> [Task directions]
Return all the lines below in which the string "black" appears.

---------- Exercise data ----------

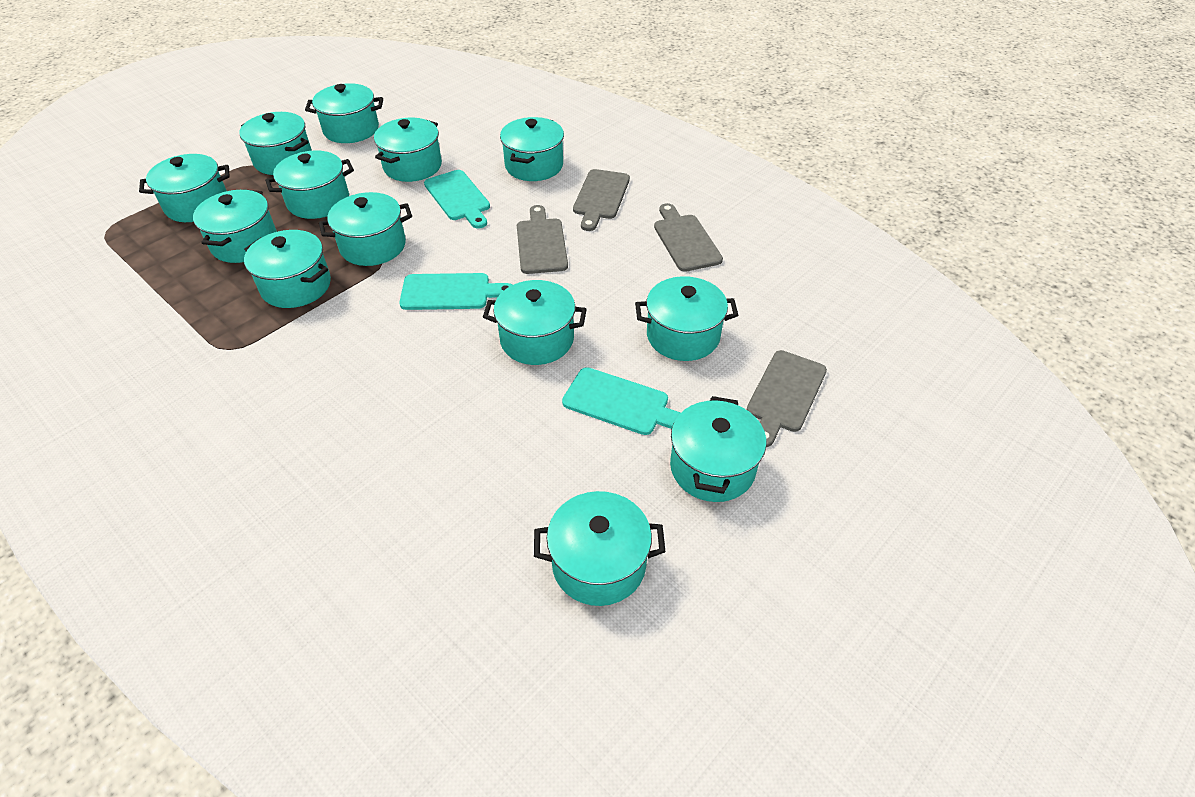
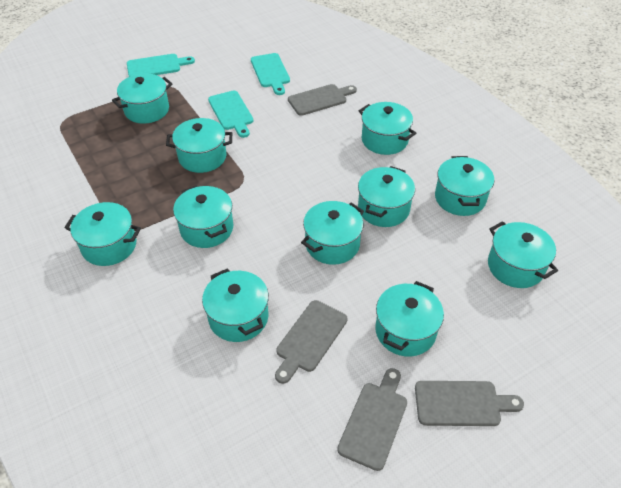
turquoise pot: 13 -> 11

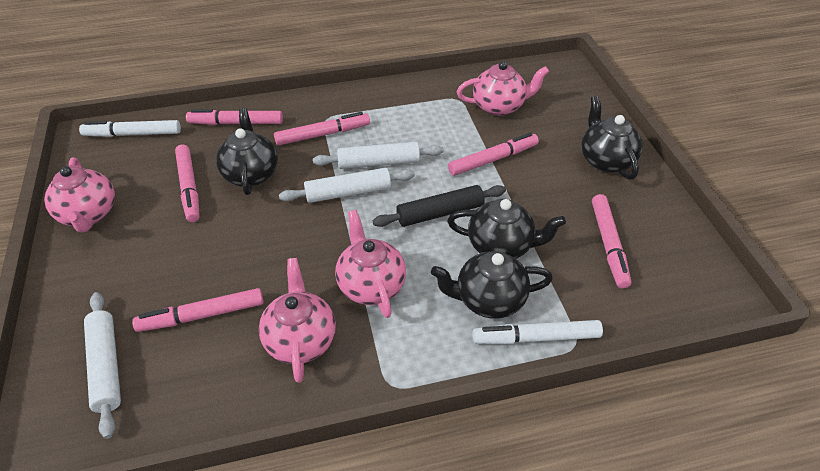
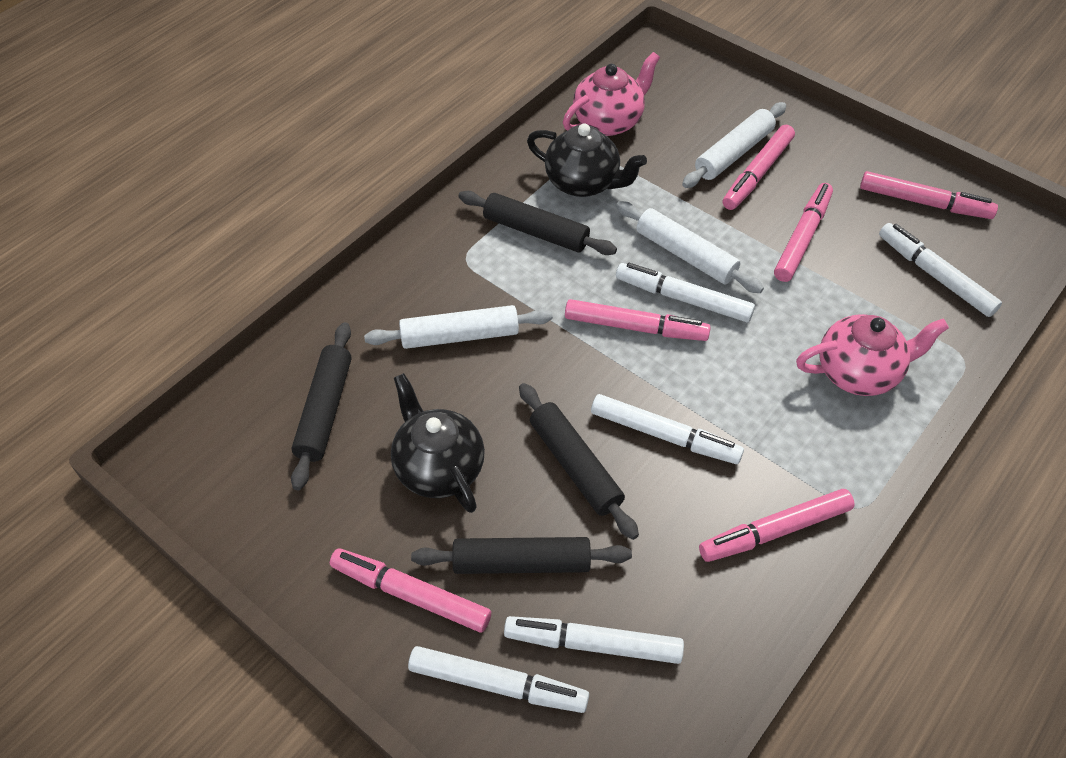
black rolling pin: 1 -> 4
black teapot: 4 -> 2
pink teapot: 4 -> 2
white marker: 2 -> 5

----------

> [Result of this exercise]
black rolling pin: 1 -> 4
black teapot: 4 -> 2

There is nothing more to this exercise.